-- Records for the exercise follows --
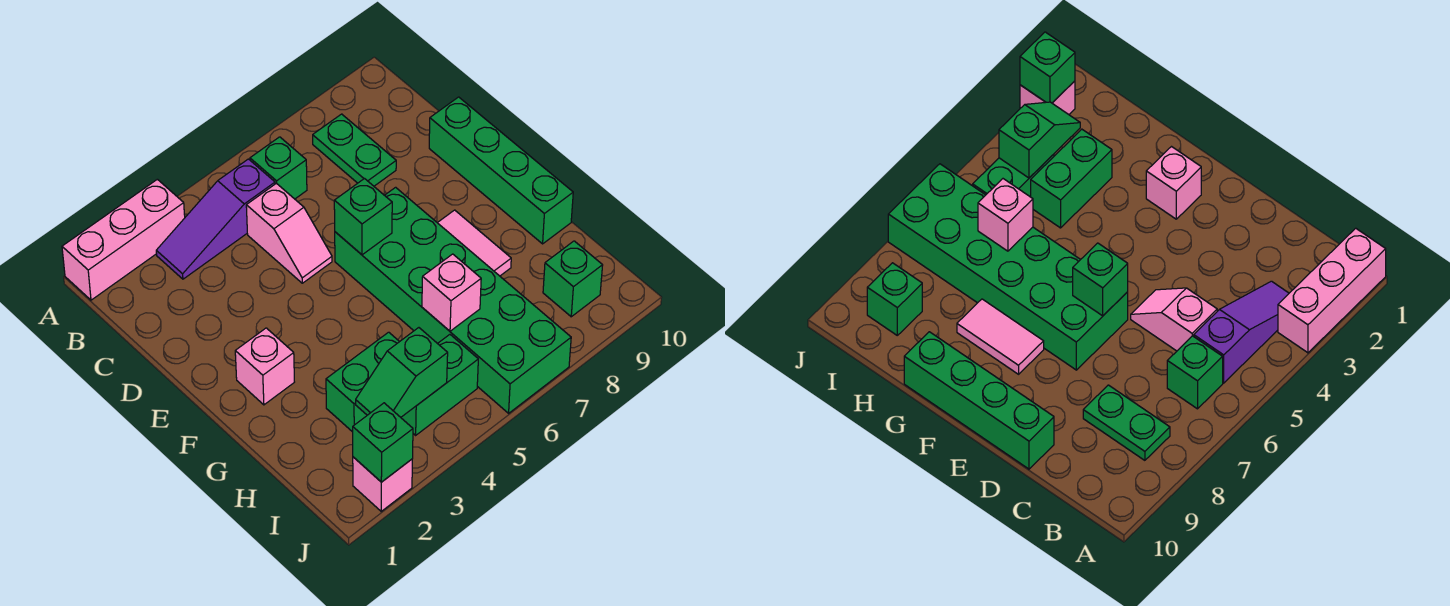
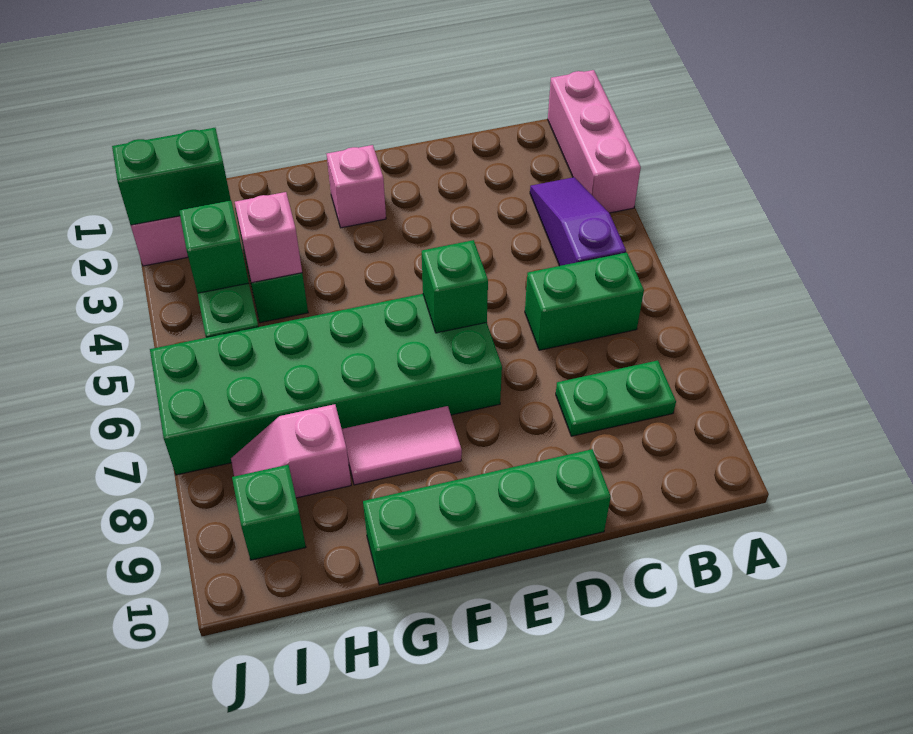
green brick B6 level 1 -> green brick B6:C6 level 1
pink slope C5:D5 level 1 top C -> pink slope H8:I8 level 1 top H
pink brick H6 level 2 -> pink brick H4 level 2
green brick J2 level 2 -> green brick I2:J2 level 2

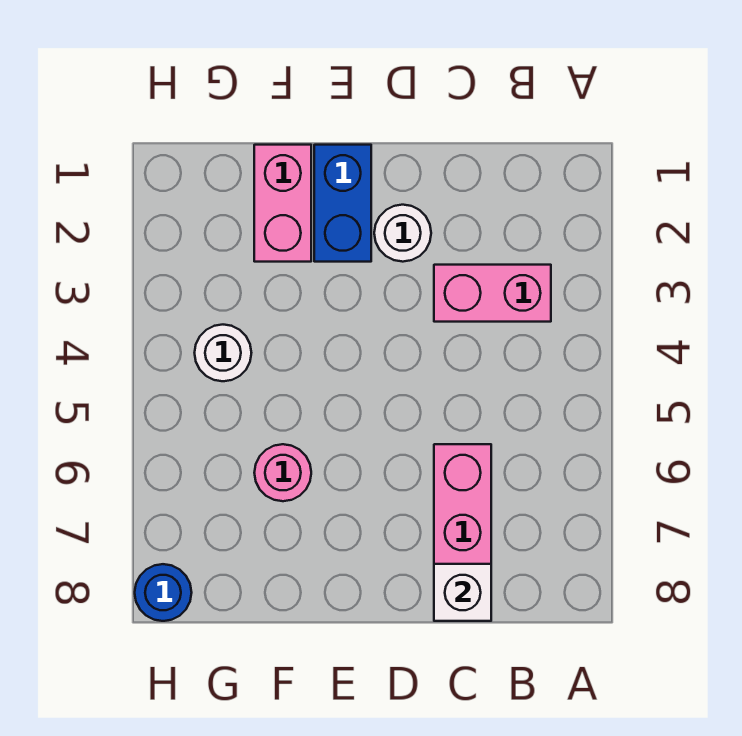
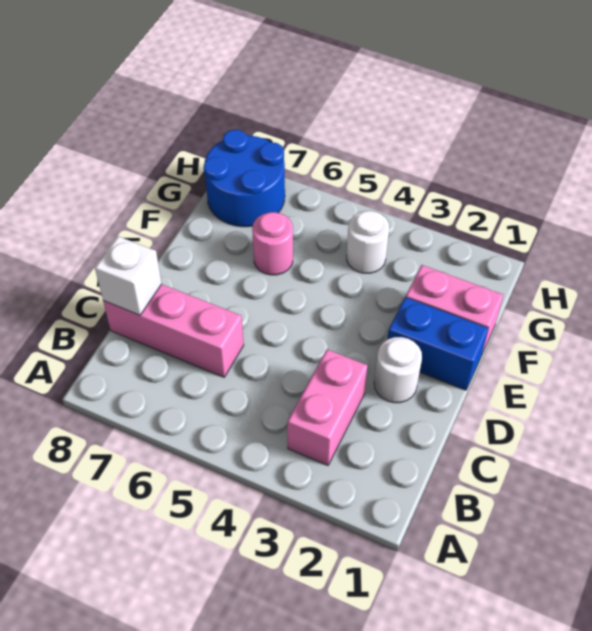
blue round brick H8 level 1 -> blue round brick G7:H8 level 1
-- Records for the exercise concluded --
= Problem details =
Copy every line of the data word for word, omitting the images.

= Worked solution =
green brick B6 level 1 -> green brick B6:C6 level 1
pink slope C5:D5 level 1 top C -> pink slope H8:I8 level 1 top H
pink brick H6 level 2 -> pink brick H4 level 2
green brick J2 level 2 -> green brick I2:J2 level 2

blue round brick H8 level 1 -> blue round brick G7:H8 level 1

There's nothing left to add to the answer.